** start of INPUT DATA **
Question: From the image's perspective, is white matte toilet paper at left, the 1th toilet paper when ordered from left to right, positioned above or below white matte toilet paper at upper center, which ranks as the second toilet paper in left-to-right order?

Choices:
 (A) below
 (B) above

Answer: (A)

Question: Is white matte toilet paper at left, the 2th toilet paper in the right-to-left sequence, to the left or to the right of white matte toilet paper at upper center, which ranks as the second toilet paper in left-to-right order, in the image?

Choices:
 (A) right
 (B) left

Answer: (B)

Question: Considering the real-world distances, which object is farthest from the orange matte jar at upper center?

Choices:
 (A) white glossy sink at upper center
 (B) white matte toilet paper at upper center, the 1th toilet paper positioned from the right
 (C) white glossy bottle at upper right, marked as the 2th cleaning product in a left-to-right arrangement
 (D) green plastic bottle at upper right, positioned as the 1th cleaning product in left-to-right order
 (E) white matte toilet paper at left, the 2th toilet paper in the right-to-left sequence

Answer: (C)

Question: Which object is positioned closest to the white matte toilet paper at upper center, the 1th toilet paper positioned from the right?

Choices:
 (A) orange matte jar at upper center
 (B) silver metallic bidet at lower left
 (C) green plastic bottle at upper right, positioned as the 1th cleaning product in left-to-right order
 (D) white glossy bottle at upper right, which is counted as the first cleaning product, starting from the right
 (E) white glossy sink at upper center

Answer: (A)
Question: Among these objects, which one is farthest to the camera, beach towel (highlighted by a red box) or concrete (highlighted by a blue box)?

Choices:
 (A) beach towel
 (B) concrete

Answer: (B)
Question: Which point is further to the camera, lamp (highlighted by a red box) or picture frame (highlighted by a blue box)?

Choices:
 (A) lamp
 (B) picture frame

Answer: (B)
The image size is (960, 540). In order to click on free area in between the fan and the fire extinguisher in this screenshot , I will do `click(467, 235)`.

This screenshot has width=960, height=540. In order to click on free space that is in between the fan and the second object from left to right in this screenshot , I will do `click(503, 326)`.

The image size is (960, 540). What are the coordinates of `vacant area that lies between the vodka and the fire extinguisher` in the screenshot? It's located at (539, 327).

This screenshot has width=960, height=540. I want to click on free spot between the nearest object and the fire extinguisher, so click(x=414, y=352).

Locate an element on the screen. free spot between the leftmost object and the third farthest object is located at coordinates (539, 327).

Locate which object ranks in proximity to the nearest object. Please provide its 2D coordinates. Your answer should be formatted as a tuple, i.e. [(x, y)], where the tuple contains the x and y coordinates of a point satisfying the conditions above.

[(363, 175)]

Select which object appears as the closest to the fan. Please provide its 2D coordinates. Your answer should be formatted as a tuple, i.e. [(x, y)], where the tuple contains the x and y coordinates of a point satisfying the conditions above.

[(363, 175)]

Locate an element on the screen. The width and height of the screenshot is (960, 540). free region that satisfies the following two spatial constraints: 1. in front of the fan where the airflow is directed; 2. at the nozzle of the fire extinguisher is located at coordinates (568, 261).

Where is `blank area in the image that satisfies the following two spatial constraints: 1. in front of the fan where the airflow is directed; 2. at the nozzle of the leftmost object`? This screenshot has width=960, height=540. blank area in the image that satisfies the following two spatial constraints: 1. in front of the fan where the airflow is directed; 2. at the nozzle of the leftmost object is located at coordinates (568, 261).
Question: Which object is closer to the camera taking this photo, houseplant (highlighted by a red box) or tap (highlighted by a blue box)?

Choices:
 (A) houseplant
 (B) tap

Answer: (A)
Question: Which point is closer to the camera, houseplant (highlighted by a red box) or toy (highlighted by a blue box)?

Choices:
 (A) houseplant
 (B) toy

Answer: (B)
** end of INPUT DATA **
Count the lines in the items above that contain the string "contains", treating uppercase and lowercase as different, and reply with the number only.

[CORRECT OUTPUT]: 2